→ **Required action**:
Reproduce every line in the listing that contains the word "black".

____ Stored data

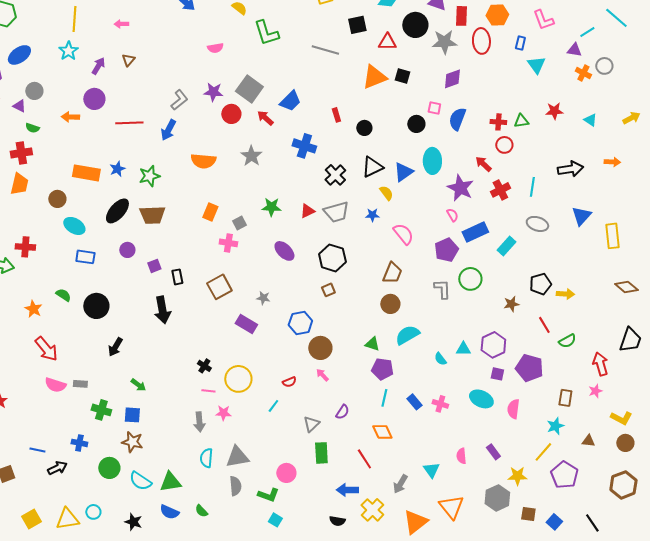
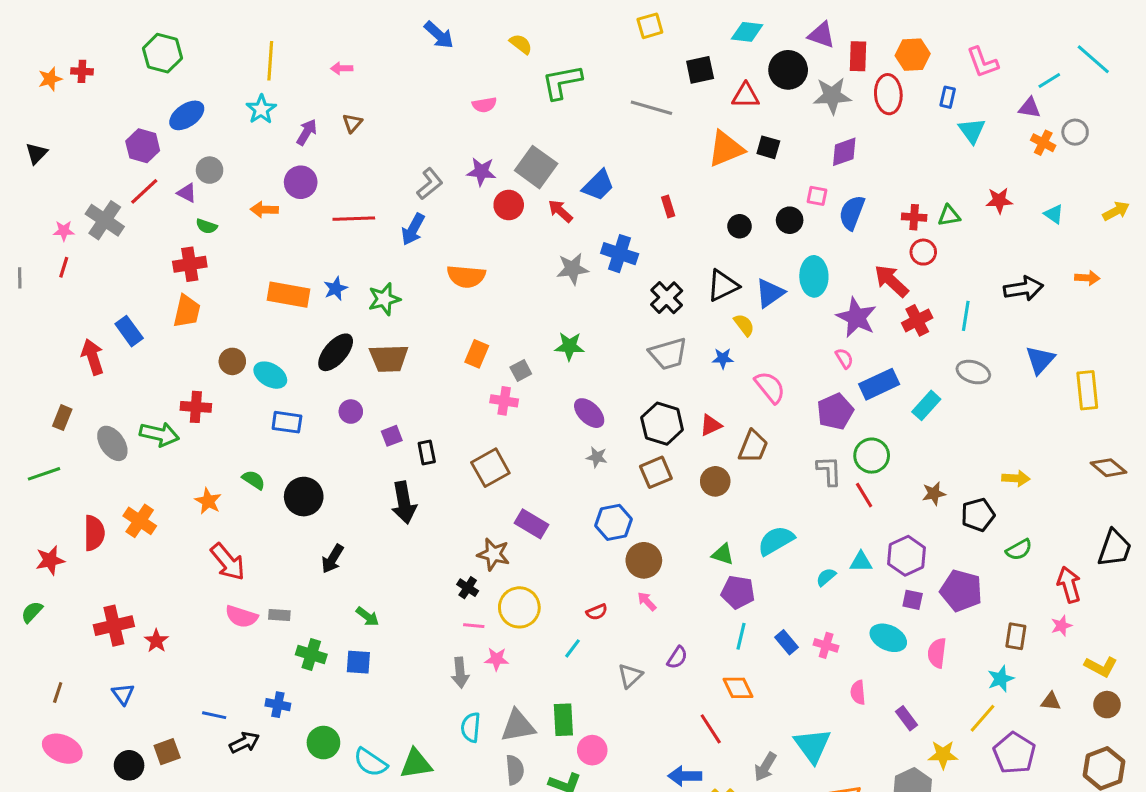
green L-shape: (266, 33) -> (562, 82), turned 96
black circle: (364, 128) -> (740, 226), moved
gray star: (251, 156) -> (572, 269), moved, turned 30
red arrow: (483, 164) -> (891, 281), size x1.4
brown circle: (57, 199) -> (232, 361), moved
red triangle: (307, 211) -> (711, 425), moved
black pentagon: (540, 284) -> (978, 515), moved
brown square: (328, 290) -> (656, 472), size x1.5
gray star: (263, 298) -> (597, 457), moved
brown circle: (390, 304) -> (715, 481), moved
red line: (544, 325) -> (864, 495), moved
cyan semicircle: (440, 359) -> (826, 577), turned 88
brown star: (132, 442) -> (494, 554), moved
green rectangle: (321, 453) -> (563, 720), moved
pink semicircle: (461, 456) -> (858, 692), moved
cyan triangle: (431, 470) -> (812, 746), size x1.5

________

→ **Written reply**:
black circle: (364, 128) -> (740, 226), moved
black pentagon: (540, 284) -> (978, 515), moved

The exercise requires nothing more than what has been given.